For the word "cabinet", copy every line of the material that includes it.

━━━ RECORDS TO PROCESS

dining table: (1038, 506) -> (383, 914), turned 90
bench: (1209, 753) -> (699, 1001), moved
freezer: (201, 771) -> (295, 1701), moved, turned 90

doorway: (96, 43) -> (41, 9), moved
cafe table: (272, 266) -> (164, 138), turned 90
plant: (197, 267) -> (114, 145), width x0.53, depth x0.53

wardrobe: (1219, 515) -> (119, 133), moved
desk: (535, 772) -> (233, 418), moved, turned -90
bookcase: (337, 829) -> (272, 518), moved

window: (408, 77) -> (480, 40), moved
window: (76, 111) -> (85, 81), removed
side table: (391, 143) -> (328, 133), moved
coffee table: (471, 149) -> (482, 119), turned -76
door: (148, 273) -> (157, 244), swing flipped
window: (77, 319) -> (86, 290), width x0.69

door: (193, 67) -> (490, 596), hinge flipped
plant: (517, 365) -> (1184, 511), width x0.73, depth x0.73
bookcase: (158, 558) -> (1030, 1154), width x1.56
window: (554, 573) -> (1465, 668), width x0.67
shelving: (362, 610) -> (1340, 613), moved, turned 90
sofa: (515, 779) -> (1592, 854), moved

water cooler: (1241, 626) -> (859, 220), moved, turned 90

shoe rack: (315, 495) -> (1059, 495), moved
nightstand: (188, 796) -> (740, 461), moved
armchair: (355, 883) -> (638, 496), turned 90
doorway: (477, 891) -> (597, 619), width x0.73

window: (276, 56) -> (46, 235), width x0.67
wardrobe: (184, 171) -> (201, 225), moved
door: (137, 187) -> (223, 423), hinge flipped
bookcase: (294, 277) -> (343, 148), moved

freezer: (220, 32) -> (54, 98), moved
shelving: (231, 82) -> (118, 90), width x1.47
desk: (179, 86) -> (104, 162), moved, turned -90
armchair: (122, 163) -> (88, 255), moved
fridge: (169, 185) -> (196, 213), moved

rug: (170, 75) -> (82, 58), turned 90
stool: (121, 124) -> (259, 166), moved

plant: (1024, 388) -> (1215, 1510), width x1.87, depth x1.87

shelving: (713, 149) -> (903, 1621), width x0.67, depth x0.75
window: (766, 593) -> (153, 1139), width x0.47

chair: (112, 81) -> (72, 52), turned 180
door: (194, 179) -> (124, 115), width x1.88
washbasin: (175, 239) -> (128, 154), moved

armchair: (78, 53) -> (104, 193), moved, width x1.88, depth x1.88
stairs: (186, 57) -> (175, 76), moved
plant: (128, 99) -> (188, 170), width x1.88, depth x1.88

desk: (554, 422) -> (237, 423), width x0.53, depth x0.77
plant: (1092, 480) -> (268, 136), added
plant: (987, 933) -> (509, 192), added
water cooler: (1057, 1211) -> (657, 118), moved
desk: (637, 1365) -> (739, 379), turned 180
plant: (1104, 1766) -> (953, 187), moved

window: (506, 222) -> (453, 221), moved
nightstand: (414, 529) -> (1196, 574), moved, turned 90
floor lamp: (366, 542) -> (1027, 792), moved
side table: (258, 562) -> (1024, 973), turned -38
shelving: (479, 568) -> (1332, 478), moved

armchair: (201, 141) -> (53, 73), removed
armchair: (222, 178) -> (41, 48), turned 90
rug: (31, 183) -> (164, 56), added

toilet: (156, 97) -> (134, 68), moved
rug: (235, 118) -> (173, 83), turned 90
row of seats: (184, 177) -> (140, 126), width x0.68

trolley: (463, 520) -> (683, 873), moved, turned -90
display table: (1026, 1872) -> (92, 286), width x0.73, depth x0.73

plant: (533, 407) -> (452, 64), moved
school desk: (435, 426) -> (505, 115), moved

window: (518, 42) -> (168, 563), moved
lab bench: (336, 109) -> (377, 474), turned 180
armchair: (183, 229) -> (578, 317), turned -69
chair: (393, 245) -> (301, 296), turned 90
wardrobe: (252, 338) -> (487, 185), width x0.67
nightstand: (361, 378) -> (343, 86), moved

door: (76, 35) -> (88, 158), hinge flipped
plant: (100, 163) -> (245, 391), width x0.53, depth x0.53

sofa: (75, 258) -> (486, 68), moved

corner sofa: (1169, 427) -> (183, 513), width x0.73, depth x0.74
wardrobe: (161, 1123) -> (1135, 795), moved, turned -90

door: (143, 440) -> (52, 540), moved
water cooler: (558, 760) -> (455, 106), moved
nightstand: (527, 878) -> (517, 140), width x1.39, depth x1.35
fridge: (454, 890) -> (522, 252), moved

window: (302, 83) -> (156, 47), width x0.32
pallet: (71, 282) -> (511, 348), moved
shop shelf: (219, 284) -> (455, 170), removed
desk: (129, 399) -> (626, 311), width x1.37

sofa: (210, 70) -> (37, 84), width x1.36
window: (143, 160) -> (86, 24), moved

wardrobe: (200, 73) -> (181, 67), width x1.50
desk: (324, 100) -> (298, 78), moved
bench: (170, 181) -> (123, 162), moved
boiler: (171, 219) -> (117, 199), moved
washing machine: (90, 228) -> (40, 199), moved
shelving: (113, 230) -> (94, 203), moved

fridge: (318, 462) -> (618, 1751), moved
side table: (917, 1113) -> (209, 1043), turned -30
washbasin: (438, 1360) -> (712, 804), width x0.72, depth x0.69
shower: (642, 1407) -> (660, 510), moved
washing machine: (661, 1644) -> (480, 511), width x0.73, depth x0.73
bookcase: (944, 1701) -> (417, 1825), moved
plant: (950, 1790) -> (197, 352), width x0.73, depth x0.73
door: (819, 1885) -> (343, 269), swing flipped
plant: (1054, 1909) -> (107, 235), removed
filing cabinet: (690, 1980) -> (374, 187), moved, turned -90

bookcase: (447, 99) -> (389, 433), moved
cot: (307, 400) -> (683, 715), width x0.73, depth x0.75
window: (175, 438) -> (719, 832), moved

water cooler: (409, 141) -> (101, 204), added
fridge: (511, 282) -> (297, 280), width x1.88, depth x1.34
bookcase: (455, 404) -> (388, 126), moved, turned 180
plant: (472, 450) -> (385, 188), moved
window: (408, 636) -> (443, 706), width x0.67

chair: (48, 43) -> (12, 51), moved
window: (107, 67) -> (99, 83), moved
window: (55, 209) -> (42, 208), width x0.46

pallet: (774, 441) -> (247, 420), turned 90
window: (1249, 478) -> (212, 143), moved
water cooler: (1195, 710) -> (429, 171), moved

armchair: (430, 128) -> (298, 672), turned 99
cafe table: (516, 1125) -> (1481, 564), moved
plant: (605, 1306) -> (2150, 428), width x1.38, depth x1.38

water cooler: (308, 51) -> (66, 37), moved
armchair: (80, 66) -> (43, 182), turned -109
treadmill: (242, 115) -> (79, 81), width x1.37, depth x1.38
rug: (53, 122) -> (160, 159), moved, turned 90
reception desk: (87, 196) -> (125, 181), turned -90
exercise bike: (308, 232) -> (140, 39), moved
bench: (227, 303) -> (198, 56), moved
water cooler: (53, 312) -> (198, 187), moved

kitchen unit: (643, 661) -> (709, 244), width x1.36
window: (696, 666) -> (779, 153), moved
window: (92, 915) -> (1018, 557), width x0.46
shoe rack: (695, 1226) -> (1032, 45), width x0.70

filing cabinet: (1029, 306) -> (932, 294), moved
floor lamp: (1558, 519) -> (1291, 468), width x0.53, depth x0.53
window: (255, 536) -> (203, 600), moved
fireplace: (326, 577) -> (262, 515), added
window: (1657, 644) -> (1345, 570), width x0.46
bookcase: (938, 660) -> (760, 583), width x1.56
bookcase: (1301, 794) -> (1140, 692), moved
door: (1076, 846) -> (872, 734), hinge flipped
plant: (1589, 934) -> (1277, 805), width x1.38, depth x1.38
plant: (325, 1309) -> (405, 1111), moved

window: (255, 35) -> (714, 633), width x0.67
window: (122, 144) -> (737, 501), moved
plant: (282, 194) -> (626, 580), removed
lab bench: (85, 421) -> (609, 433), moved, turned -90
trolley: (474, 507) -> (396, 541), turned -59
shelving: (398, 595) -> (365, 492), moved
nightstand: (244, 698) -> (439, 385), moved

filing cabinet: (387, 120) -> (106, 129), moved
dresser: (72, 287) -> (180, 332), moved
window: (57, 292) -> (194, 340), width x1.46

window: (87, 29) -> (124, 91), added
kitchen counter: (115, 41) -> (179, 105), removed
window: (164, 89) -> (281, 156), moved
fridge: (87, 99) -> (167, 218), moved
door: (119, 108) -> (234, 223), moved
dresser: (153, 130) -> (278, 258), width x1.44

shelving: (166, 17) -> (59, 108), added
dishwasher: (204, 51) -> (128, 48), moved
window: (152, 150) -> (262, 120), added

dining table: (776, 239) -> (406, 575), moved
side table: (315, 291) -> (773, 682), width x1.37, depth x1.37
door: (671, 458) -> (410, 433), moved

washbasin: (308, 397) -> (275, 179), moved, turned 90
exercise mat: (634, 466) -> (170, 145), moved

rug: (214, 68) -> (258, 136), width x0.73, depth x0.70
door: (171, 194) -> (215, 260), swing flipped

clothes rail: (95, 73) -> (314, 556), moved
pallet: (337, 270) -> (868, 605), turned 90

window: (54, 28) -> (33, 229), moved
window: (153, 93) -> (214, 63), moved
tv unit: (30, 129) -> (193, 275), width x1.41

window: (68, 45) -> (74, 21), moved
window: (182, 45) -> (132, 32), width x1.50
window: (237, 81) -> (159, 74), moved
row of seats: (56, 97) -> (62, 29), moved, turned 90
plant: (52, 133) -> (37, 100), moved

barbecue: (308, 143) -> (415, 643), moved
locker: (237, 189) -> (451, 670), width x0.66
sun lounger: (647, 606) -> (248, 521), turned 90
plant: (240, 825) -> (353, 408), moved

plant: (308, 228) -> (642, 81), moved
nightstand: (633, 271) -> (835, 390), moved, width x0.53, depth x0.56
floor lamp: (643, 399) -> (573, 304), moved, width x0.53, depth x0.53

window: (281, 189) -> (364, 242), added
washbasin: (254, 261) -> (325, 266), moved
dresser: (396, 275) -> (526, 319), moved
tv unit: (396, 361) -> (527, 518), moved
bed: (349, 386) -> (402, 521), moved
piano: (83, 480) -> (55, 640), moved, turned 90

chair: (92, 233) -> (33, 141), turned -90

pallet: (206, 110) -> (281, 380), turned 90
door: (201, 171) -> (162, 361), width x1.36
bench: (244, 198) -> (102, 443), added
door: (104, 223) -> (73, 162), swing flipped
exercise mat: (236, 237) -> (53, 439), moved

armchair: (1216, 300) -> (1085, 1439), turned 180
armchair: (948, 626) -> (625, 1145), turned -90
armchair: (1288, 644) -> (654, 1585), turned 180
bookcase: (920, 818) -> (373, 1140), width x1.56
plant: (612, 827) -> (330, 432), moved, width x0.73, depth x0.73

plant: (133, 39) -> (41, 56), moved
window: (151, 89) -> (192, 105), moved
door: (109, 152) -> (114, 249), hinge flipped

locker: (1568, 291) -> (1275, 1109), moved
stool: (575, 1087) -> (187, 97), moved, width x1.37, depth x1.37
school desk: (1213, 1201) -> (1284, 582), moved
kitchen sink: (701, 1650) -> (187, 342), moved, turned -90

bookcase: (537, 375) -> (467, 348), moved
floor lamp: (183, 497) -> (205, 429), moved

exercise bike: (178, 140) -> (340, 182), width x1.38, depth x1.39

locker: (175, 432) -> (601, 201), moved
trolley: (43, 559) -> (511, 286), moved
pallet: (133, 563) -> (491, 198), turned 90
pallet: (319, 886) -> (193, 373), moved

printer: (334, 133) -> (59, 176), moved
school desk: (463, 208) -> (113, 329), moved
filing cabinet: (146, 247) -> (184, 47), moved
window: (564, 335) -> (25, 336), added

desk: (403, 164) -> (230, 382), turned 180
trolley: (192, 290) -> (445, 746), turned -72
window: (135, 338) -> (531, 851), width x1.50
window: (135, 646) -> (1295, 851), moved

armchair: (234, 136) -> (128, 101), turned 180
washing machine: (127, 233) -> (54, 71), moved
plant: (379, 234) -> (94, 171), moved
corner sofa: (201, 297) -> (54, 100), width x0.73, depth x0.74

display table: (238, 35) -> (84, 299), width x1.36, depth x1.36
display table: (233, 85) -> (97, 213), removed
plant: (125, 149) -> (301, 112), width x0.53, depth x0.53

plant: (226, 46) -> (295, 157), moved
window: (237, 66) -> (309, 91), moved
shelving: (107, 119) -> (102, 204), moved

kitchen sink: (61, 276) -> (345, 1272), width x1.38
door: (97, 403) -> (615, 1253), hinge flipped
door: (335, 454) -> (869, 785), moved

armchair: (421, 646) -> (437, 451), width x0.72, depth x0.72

━━━━━━

[THE COMPLETED TASK]
filing cabinet: (690, 1980) -> (374, 187), moved, turned -90
filing cabinet: (1029, 306) -> (932, 294), moved
filing cabinet: (387, 120) -> (106, 129), moved
filing cabinet: (146, 247) -> (184, 47), moved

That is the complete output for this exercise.